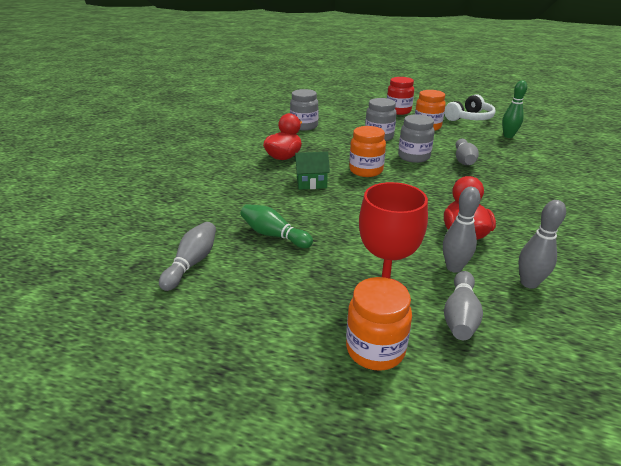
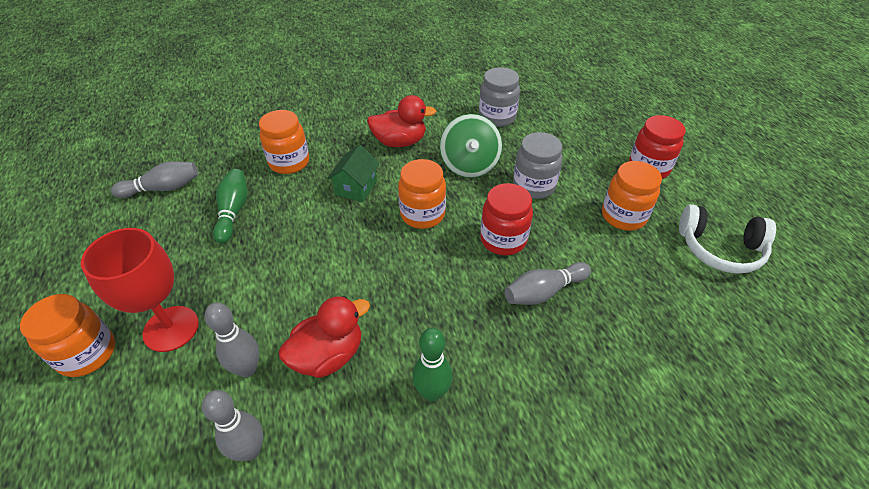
camera: 55 degrees right, 15 degrees up
(246, 198) = (289, 162): none -> orange jar
(311, 183) = (356, 187): green house -> green house turned 60 degrees clockwise
(337, 145) = (469, 165): none -> green spinning top
(413, 157) = (503, 239): grey jar -> red jar
(460, 315) = (160, 401): grey bowling pin -> none
(508, 136) = (698, 317): green bowling pin -> green bowling pin (432, 392)

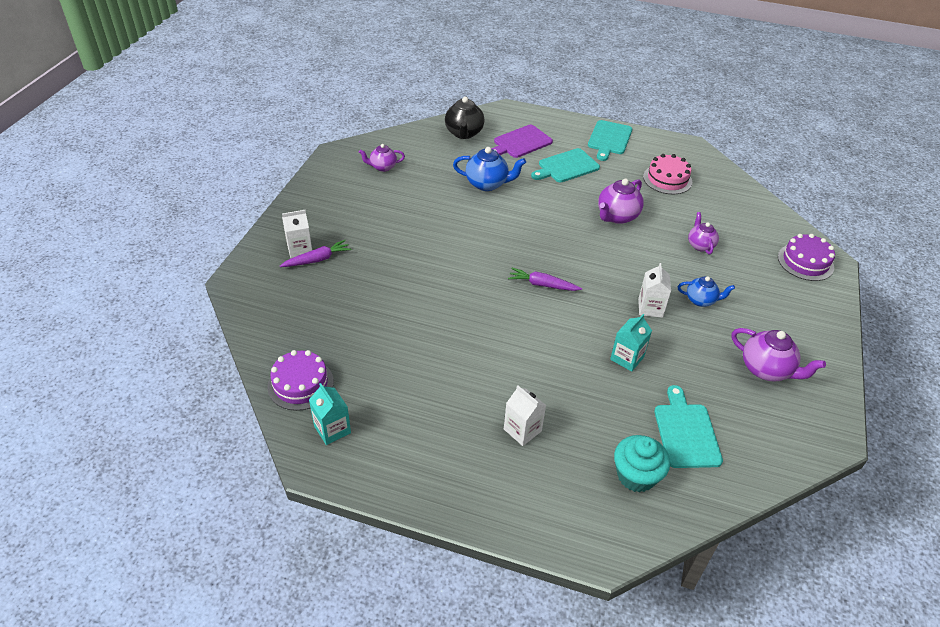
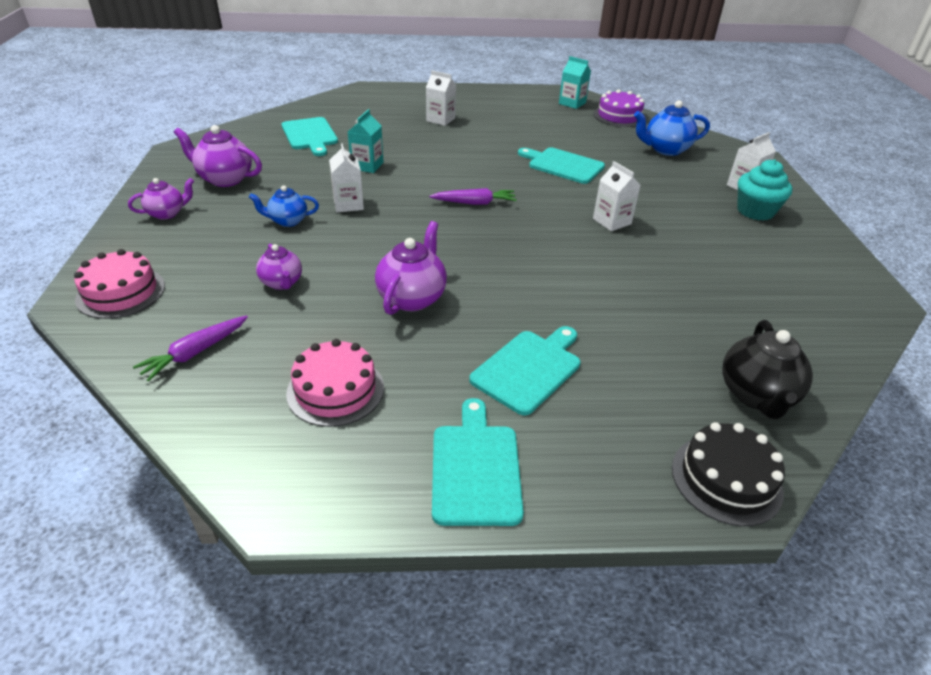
camera: 160 degrees right, 5 degrees down
(317, 259) = (715, 182): purple carrot -> purple carrot (195, 353)
(382, 167) = (793, 294): purple teapot -> purple teapot (167, 213)
(434, 313) = (563, 165): none -> turquoise cutting board
(445, 241) = (612, 221): none -> white carton
(464, 133) = (756, 395): black teapot -> black teapot turned 150 degrees counterclockwise
(487, 184) = (628, 304): blue teapot -> blue teapot (665, 149)
(508, 115) = (726, 479): none -> black cake
(520, 142) = (642, 403): purple cutting board -> none
(636, 475) = (348, 113): turquoise cupcake -> turquoise cupcake (755, 211)
(805, 262) = (121, 292): purple cake -> pink cake

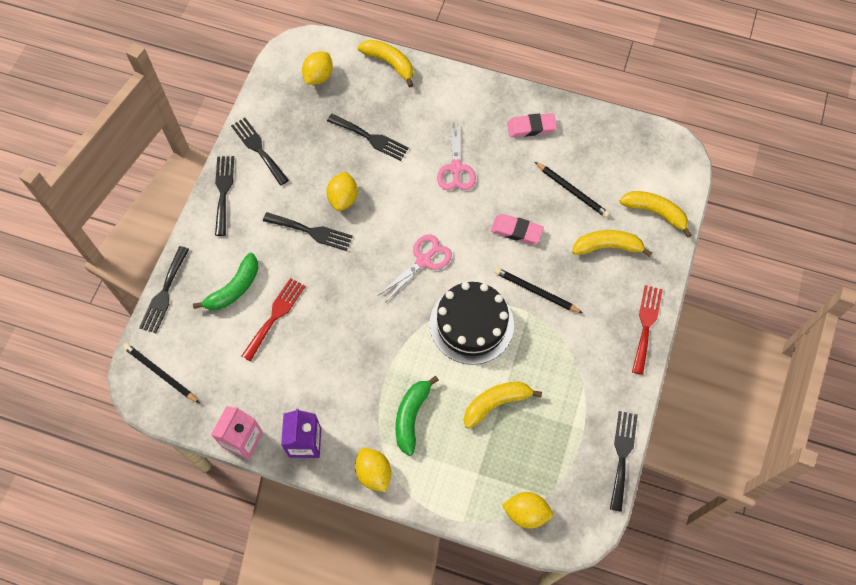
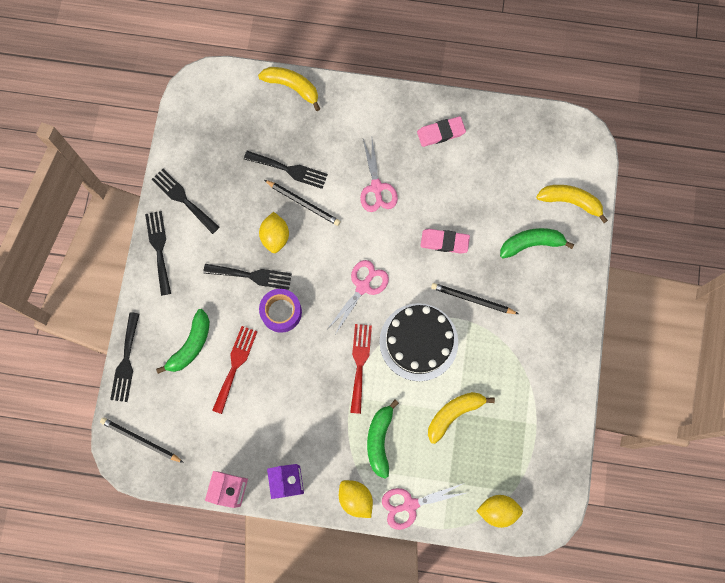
camera: 10 degrees left, 10 degrees up
(318, 76) = (226, 113): yellow lemon -> none
(334, 271) = (281, 312): none -> purple tape
(431, 490) = (410, 505): none -> pink scissors
(572, 191) = (490, 192): black pencil -> black pencil (303, 203)
(607, 247) = (531, 244): yellow banana -> green banana
(622, 455) = (574, 442): black fork -> none
(646, 325) = (578, 315): red fork -> red fork (360, 363)

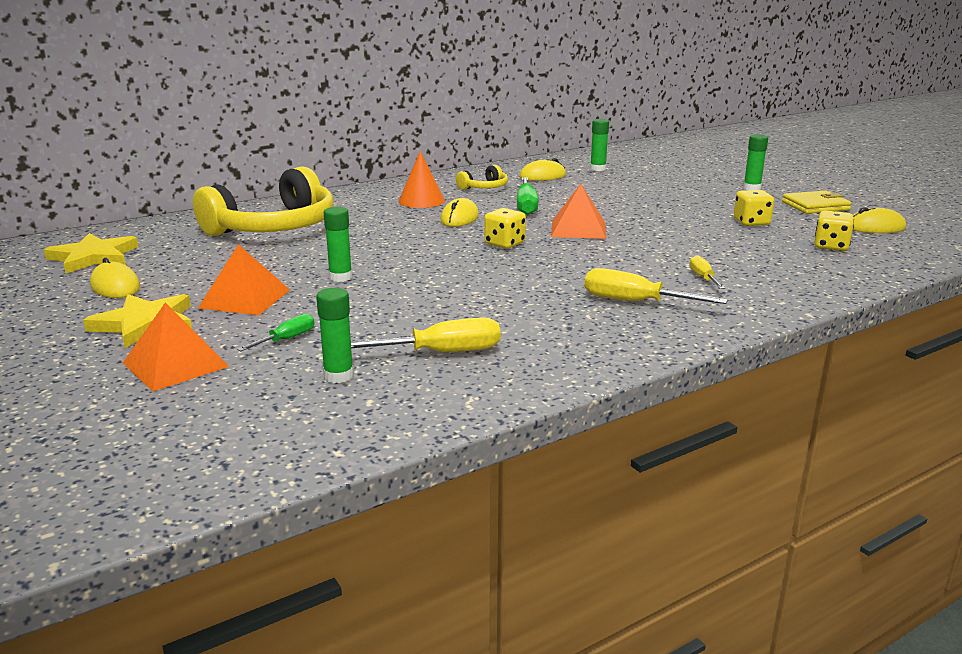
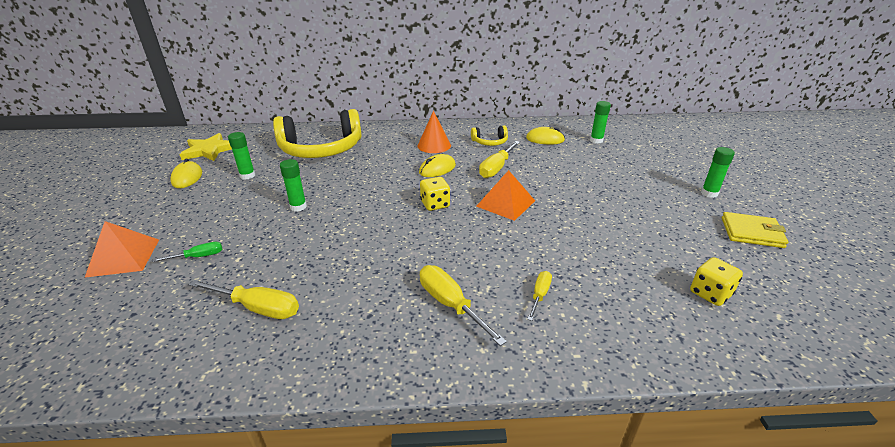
camera: 30 degrees right, 10 degrees up
(145, 324) = (158, 215): yellow star -> none
(244, 298) = (227, 209): orange pyramid -> none
(338, 376) = (177, 306): green glue stick -> green glue stick (247, 176)
(526, 206) = (497, 168): green screwdriver -> yellow screwdriver
(751, 222) = (662, 237): yellow dice -> none
(875, 227) = (789, 281): yellow mouse -> none

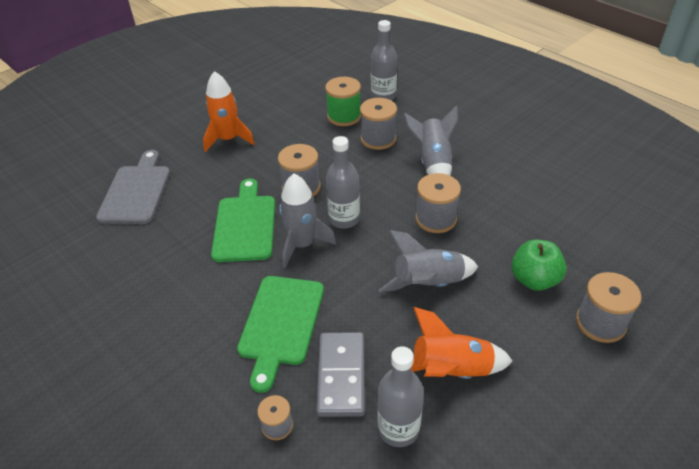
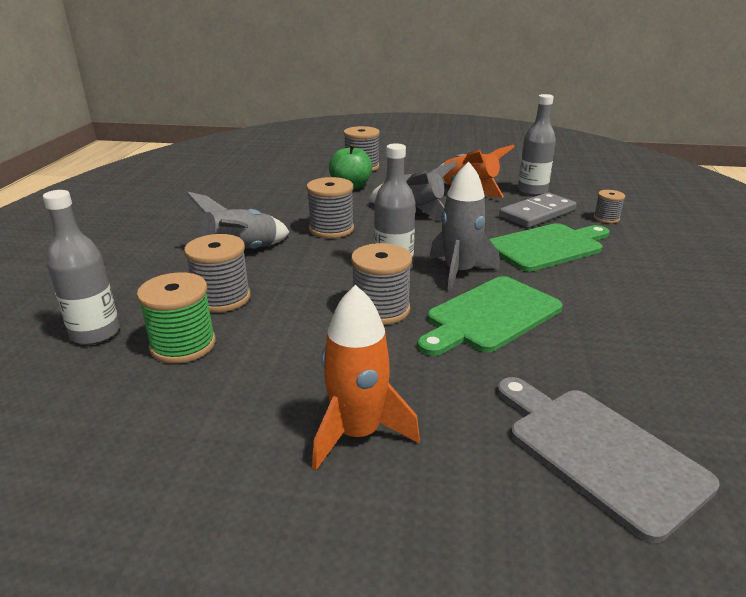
camera: 130 degrees left, 15 degrees down
(136, 191) = (599, 452): grey cutting board -> grey cutting board turned 90 degrees clockwise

Problem to solve: Using the records above, repeat exactly the run of lines that starts with the line with "(413, 157) = (503, 239): grey jar -> red jar" and goes on through the line with "(622, 455) = (574, 442): black fork -> none"; omit each picture.

Response to the exercise:
(413, 157) = (503, 239): grey jar -> red jar
(460, 315) = (160, 401): grey bowling pin -> none
(508, 136) = (698, 317): green bowling pin -> green bowling pin (432, 392)

camera: 160 degrees right, 5 degrees down
(317, 259) = (715, 182): purple carrot -> purple carrot (195, 353)
(382, 167) = (793, 294): purple teapot -> purple teapot (167, 213)
(434, 313) = (563, 165): none -> turquoise cutting board
(445, 241) = (612, 221): none -> white carton
(464, 133) = (756, 395): black teapot -> black teapot turned 150 degrees counterclockwise
(487, 184) = (628, 304): blue teapot -> blue teapot (665, 149)
(508, 115) = (726, 479): none -> black cake
(520, 142) = (642, 403): purple cutting board -> none
(636, 475) = (348, 113): turquoise cupcake -> turquoise cupcake (755, 211)
(805, 262) = (121, 292): purple cake -> pink cake

camera: 10 degrees left, 10 degrees up
(318, 76) = (226, 113): yellow lemon -> none
(334, 271) = (281, 312): none -> purple tape
(431, 490) = (410, 505): none -> pink scissors
(572, 191) = (490, 192): black pencil -> black pencil (303, 203)
(607, 247) = (531, 244): yellow banana -> green banana
(622, 455) = (574, 442): black fork -> none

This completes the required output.